> _WHAT THE TASK REQUIRES_
Your task is to restate every entry below word for word and omit the images.

+++ WORKING DATA +++

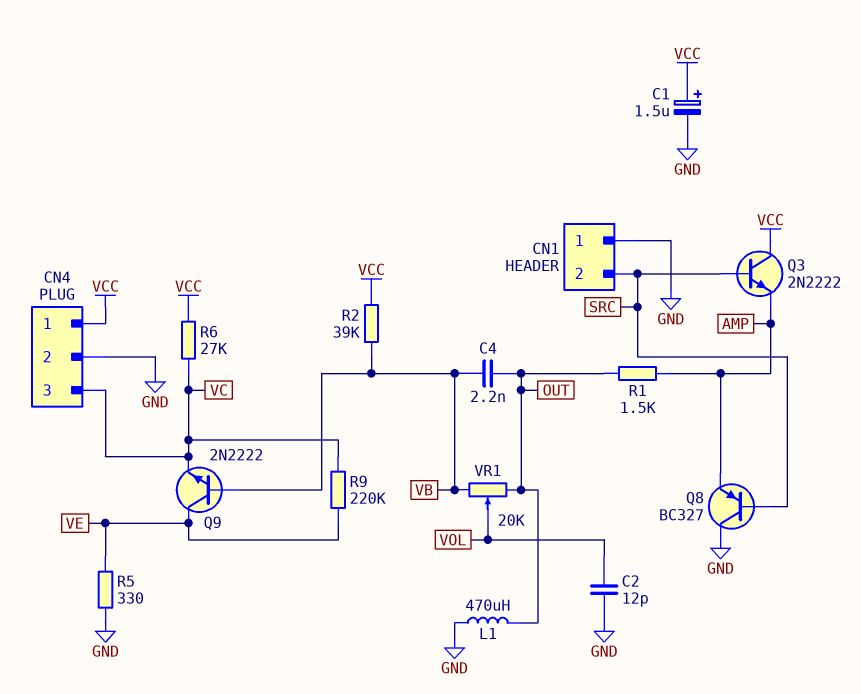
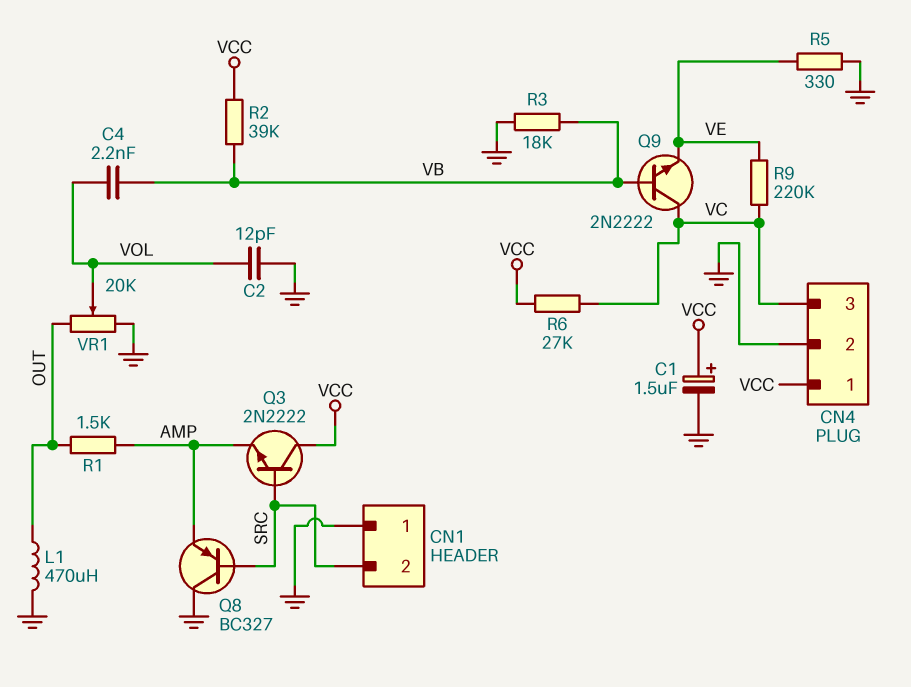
C4: 2.2nF (OUT, VB) -> 2.2nF (VB, VOL)
Q9: NPN 2N2222 (B VB, C VE, E VC) -> NPN 2N2222 (B VB, C VC, E VE)
R3: none -> 18k (GND, VB)
VR1: 20k (OUT, VB, wiper VOL) -> 20k (GND, OUT, wiper VOL)

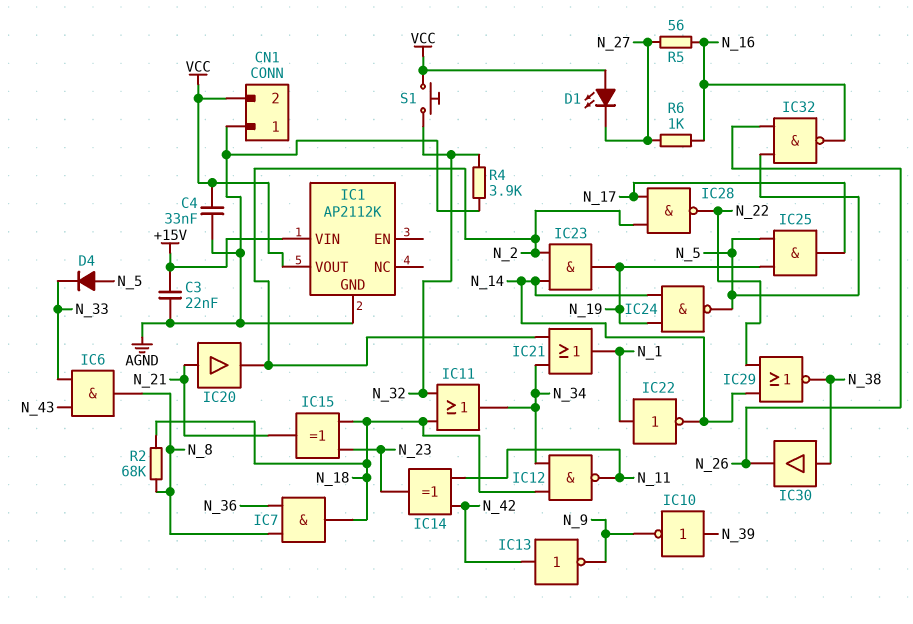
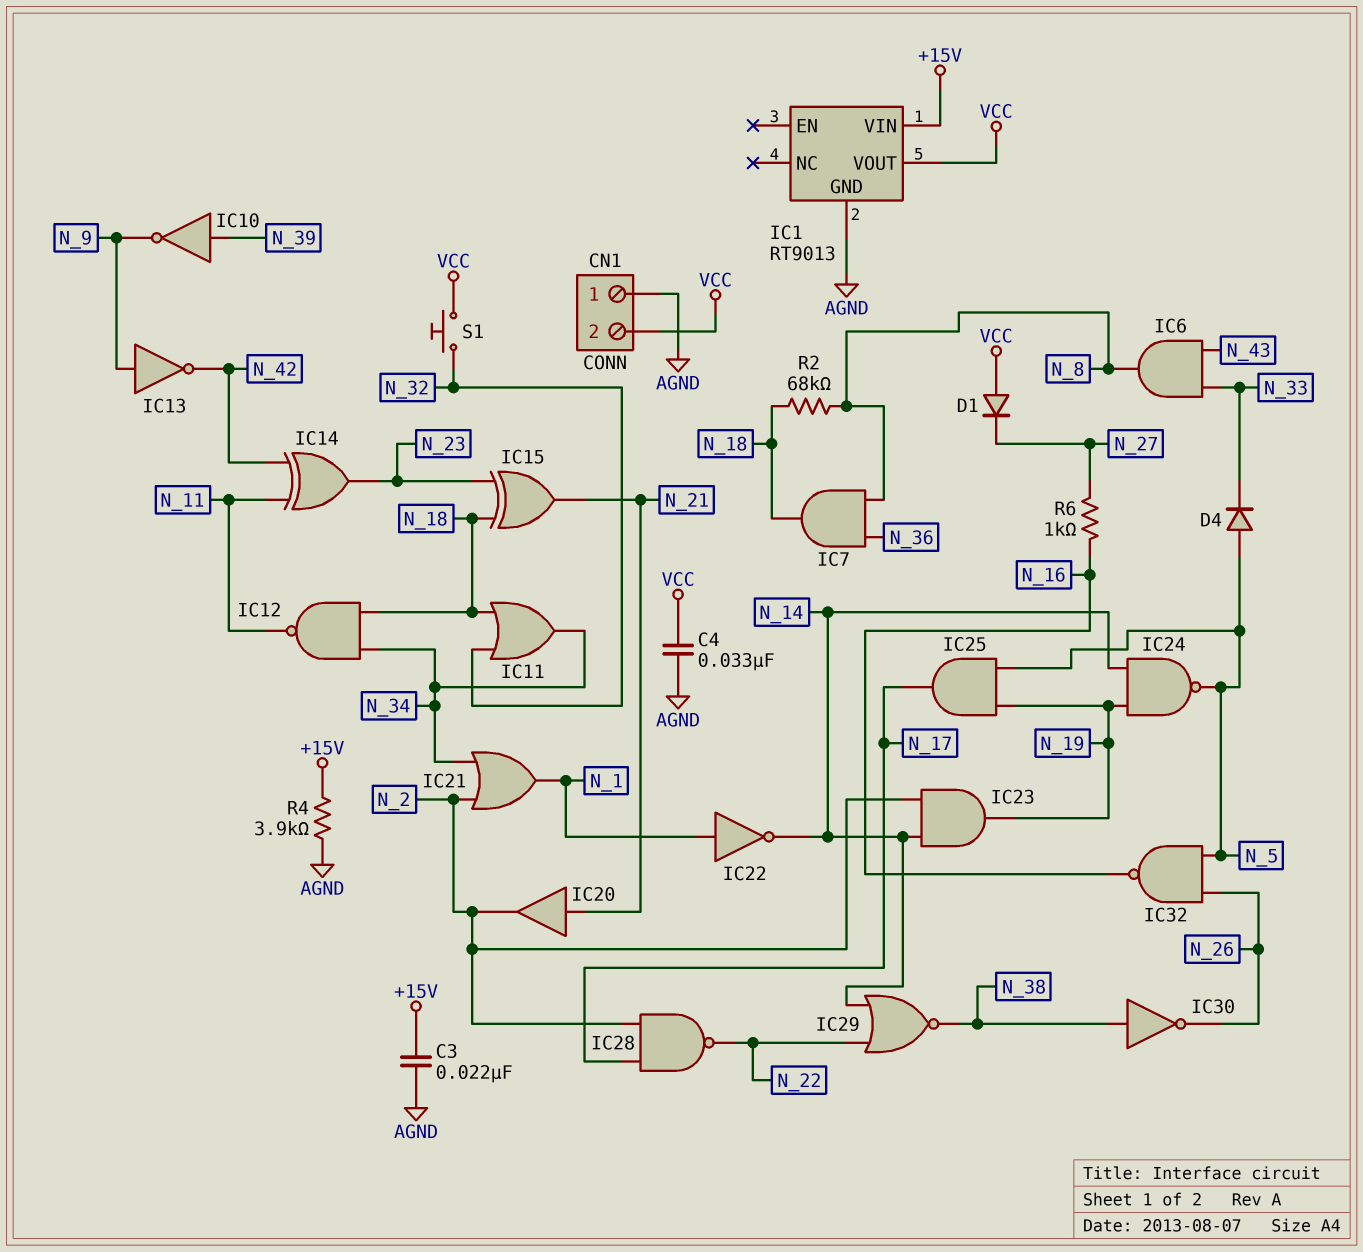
D1: LED (A VCC, K N_27) -> diode (A VCC, K N_27)
IC1: AP2112K -> RT9013
IC13: NOT (in N_42, out N_9) -> NOT (in N_9, out N_42)
IC30: buffer (in N_38, out N_26) -> NOT (in N_38, out N_26)
R4: 3.9k (AGND, N_32) -> 3.9k (+15V, AGND)
R5: 56 (N_16, N_27) -> none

+++

> _EXERCISE ANSWER_
C4: 2.2nF (OUT, VB) -> 2.2nF (VB, VOL)
Q9: NPN 2N2222 (B VB, C VE, E VC) -> NPN 2N2222 (B VB, C VC, E VE)
R3: none -> 18k (GND, VB)
VR1: 20k (OUT, VB, wiper VOL) -> 20k (GND, OUT, wiper VOL)

D1: LED (A VCC, K N_27) -> diode (A VCC, K N_27)
IC1: AP2112K -> RT9013
IC13: NOT (in N_42, out N_9) -> NOT (in N_9, out N_42)
IC30: buffer (in N_38, out N_26) -> NOT (in N_38, out N_26)
R4: 3.9k (AGND, N_32) -> 3.9k (+15V, AGND)
R5: 56 (N_16, N_27) -> none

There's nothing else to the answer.